Consigne: Comptez les lignes du matériel ci-dessous dans lesquelles figure la chaîne « pyautogui ». Indiquez uniquement ce nombre.

- - - -

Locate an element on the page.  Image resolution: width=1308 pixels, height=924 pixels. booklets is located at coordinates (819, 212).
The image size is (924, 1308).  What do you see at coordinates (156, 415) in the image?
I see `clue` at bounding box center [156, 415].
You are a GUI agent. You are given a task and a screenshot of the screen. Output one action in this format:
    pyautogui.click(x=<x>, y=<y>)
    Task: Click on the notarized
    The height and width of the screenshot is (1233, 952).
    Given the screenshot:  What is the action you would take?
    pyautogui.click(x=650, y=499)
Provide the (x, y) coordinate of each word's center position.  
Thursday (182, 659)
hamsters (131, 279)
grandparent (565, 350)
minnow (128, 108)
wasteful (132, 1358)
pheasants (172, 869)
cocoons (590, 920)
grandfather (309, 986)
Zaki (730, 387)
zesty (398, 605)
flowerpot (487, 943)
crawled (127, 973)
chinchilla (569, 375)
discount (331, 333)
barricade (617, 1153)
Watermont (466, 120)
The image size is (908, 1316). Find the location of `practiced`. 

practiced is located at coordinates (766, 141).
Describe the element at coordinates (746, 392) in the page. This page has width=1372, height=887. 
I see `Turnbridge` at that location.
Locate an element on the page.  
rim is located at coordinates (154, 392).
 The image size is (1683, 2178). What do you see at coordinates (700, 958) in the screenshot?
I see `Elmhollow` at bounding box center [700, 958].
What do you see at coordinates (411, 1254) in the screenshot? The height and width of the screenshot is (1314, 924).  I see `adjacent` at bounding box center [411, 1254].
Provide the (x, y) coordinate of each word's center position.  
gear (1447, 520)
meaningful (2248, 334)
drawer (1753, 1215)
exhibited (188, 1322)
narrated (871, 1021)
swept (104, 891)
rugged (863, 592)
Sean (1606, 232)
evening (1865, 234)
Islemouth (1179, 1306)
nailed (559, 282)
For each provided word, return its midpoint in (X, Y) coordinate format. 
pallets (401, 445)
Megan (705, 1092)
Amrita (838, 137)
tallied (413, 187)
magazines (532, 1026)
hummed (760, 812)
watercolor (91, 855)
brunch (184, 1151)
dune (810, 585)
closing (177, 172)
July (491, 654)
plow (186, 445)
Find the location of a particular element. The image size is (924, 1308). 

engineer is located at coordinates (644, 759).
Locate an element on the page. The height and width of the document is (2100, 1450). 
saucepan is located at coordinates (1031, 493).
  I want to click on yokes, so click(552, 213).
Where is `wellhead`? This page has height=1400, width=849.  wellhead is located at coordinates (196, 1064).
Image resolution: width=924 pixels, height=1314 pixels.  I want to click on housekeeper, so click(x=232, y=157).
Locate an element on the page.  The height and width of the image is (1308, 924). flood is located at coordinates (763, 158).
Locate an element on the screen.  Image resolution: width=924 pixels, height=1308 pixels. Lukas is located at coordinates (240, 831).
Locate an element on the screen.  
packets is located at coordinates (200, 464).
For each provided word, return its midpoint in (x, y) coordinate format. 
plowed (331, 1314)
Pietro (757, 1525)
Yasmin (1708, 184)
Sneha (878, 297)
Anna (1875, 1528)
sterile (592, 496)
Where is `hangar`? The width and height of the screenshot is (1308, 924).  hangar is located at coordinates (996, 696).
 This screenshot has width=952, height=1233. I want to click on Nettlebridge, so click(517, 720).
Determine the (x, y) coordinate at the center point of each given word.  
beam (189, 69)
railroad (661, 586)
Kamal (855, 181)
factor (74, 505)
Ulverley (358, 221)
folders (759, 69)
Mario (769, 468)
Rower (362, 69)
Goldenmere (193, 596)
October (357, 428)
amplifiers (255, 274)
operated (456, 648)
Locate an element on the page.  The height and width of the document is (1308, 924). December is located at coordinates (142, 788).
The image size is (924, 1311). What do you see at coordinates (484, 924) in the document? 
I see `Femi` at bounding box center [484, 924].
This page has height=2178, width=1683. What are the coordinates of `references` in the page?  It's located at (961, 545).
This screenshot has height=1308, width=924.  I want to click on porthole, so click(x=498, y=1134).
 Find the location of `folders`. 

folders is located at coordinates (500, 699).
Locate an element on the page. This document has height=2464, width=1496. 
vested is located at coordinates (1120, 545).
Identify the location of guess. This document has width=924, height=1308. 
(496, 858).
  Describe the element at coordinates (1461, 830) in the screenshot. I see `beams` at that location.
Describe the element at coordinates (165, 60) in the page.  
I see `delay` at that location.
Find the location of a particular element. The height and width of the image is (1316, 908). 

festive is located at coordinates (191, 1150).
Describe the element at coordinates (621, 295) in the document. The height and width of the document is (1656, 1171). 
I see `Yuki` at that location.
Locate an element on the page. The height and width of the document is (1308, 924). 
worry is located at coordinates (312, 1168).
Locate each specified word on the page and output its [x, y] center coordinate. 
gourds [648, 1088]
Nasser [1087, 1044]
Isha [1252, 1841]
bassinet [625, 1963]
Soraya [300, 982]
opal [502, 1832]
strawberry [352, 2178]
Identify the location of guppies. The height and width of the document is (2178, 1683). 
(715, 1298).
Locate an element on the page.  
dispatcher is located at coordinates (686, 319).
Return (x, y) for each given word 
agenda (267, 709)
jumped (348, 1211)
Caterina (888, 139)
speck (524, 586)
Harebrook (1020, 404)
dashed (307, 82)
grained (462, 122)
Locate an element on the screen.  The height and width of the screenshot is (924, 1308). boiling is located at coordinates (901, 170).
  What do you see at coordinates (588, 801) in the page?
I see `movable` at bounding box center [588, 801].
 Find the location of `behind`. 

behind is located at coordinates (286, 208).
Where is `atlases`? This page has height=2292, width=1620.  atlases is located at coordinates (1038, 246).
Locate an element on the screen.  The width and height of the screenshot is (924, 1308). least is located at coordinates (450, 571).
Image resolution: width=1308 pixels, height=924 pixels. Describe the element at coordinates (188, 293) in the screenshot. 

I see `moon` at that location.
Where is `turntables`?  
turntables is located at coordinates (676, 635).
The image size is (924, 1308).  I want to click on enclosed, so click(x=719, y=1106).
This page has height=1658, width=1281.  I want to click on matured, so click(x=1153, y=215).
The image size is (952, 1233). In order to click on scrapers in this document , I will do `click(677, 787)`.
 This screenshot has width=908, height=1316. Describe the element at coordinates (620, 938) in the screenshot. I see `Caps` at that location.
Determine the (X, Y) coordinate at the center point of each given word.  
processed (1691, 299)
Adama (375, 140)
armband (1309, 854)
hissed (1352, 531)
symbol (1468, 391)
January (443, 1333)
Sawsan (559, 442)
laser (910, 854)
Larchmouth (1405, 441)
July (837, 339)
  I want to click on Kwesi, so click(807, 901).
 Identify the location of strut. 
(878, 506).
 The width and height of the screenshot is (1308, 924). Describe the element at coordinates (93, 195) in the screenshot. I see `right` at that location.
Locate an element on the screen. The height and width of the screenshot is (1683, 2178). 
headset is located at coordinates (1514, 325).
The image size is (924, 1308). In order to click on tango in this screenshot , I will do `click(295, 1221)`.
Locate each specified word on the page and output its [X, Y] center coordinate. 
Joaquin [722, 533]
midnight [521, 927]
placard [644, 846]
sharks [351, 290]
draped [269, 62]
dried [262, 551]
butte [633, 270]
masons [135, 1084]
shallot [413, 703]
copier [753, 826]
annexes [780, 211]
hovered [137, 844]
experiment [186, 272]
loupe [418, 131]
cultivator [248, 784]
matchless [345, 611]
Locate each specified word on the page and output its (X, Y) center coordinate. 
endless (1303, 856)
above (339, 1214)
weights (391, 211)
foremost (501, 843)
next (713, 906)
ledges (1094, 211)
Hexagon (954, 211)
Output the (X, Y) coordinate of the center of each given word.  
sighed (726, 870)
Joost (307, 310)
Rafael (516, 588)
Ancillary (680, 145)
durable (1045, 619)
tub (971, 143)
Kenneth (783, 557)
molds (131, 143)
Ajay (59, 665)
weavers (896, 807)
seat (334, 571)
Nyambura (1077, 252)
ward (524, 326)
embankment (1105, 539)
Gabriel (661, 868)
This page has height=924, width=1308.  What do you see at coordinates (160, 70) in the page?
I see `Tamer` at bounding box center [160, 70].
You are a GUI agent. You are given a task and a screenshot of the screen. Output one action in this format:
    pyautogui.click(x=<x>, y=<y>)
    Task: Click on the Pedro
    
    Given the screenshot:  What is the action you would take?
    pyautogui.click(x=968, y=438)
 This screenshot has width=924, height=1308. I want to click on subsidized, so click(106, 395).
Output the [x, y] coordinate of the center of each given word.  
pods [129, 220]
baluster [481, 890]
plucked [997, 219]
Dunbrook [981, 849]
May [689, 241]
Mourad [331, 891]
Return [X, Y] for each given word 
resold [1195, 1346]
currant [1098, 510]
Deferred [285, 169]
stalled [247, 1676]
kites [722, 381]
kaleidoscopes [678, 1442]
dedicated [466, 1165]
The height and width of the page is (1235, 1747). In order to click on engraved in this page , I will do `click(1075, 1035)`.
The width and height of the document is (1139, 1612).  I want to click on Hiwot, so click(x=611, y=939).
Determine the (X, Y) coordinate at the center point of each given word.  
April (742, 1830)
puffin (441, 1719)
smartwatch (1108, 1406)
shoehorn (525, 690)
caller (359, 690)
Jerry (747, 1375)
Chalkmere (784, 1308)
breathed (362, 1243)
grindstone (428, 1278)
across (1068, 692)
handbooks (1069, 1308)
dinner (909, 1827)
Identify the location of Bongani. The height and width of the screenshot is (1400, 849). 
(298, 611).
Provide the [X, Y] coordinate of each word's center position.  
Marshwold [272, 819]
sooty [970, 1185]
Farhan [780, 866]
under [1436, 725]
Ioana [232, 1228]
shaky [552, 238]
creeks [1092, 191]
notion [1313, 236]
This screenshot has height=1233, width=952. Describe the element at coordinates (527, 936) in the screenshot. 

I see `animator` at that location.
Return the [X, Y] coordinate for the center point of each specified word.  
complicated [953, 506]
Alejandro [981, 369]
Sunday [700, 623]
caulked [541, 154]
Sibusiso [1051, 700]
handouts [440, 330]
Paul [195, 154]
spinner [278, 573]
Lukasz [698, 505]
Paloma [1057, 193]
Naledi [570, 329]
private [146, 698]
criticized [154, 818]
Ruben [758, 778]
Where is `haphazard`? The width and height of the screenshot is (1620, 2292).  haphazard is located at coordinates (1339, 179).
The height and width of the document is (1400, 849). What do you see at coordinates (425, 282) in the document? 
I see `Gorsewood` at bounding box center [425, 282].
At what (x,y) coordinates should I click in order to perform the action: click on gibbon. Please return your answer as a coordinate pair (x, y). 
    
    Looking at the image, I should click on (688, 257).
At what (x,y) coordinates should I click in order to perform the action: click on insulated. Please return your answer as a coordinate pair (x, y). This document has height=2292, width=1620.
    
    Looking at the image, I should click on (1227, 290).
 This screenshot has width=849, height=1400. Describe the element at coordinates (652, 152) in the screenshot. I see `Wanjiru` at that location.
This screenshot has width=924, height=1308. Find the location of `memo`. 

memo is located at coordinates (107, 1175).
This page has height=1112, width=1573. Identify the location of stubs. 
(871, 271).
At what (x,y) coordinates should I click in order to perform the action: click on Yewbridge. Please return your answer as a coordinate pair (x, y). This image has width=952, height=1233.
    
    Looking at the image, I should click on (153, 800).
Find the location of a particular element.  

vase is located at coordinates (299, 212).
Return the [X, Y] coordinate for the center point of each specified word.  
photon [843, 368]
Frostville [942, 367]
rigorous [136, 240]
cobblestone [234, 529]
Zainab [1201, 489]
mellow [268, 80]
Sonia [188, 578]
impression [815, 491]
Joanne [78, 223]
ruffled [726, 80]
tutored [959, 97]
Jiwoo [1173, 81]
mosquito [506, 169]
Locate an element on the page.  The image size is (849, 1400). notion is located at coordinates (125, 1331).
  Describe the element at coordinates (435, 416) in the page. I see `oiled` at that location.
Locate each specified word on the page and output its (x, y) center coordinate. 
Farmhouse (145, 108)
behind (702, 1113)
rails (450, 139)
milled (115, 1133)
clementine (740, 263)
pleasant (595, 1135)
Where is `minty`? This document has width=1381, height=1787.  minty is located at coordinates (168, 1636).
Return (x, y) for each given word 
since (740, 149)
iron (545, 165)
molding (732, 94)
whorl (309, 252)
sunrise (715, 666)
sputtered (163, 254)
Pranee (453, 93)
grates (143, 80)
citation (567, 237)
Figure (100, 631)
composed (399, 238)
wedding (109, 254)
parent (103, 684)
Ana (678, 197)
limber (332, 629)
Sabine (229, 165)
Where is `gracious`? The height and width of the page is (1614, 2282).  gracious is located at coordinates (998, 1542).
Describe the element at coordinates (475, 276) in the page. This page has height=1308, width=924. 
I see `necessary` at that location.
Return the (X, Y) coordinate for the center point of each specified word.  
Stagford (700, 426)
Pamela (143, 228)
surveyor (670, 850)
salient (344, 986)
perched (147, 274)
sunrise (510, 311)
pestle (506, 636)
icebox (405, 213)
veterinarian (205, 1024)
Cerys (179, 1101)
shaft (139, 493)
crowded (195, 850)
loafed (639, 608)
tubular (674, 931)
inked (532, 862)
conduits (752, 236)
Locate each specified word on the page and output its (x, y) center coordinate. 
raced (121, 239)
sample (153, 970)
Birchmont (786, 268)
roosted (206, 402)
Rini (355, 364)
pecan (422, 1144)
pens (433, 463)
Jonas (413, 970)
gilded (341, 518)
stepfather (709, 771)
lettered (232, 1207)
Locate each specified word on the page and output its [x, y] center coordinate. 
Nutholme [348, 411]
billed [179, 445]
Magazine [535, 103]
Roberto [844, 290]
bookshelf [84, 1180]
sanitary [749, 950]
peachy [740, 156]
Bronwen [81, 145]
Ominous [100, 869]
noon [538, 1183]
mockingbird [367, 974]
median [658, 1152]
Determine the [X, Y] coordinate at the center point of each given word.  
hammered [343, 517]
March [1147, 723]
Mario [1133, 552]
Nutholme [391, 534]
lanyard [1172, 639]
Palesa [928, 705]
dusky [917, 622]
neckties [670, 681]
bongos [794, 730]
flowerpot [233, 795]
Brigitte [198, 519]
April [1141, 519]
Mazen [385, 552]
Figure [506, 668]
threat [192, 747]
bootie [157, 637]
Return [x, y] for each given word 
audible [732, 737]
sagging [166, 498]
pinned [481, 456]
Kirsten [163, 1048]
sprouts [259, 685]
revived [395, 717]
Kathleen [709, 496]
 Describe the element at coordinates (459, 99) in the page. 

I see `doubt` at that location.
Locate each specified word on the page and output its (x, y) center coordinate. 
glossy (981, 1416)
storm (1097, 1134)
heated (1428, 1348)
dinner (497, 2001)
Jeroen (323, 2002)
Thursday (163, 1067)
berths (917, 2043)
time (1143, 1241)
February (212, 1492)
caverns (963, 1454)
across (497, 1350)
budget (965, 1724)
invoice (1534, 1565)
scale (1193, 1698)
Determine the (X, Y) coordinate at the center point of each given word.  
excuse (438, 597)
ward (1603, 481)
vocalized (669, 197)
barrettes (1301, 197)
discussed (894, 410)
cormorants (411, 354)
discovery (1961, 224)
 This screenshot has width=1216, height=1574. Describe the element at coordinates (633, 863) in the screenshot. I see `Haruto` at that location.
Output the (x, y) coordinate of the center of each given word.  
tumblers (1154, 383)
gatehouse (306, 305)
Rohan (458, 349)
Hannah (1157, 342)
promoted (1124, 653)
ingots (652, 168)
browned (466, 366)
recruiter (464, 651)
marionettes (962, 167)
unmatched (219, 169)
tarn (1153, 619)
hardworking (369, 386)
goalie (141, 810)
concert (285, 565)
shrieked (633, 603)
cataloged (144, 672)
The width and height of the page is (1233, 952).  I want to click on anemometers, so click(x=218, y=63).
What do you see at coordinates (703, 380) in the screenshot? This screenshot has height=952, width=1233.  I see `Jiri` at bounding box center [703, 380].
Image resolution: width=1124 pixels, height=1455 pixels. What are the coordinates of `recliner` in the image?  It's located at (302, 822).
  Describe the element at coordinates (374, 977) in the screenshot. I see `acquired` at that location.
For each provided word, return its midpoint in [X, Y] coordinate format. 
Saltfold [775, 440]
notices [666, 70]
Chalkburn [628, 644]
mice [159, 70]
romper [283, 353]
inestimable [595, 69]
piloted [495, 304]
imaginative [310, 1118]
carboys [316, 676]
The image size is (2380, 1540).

- - - -

Résultat: 4